● Data for analysis:
□ □ □ □
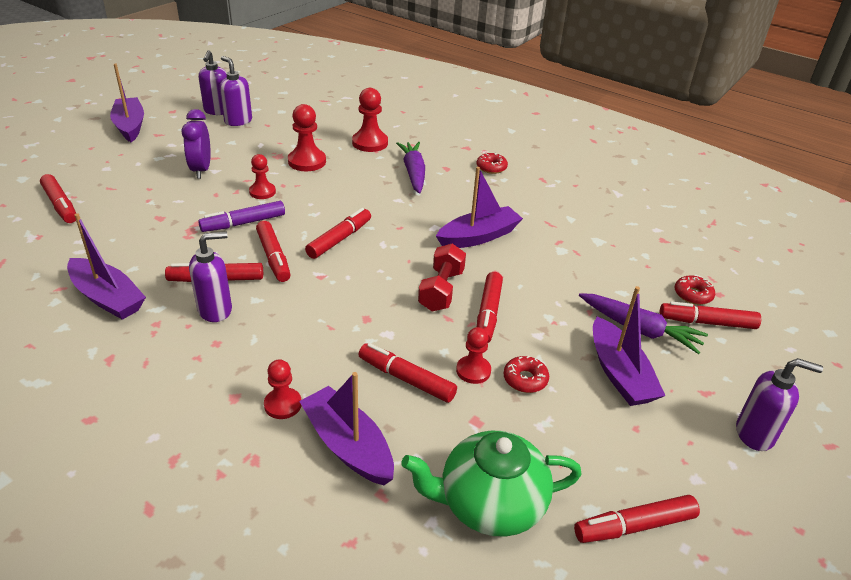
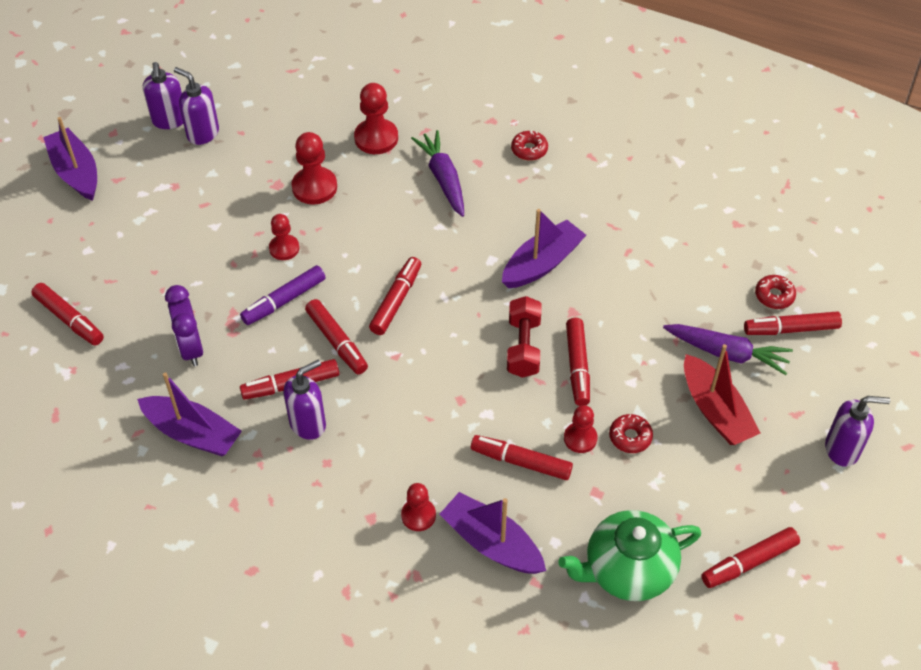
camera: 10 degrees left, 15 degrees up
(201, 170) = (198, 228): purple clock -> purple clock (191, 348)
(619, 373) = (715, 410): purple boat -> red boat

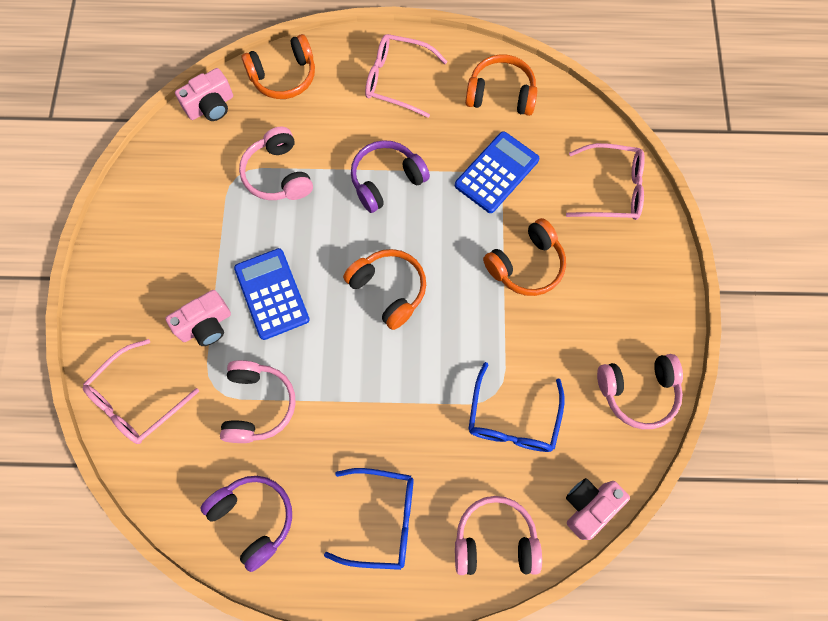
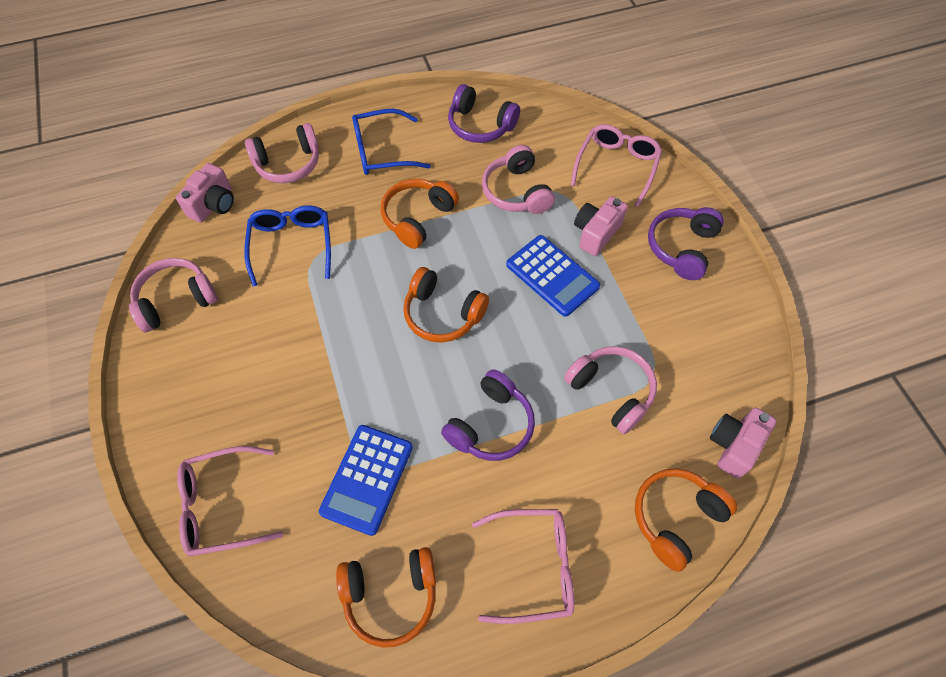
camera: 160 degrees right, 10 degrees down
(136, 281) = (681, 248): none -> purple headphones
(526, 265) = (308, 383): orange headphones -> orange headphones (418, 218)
□ □ □ □
● Exercise details:
Write out the whole listing above exactly; do not include the pictures.

● Expected answer:
camera: 10 degrees left, 15 degrees up
(201, 170) = (198, 228): purple clock -> purple clock (191, 348)
(619, 373) = (715, 410): purple boat -> red boat

camera: 160 degrees right, 10 degrees down
(136, 281) = (681, 248): none -> purple headphones
(526, 265) = (308, 383): orange headphones -> orange headphones (418, 218)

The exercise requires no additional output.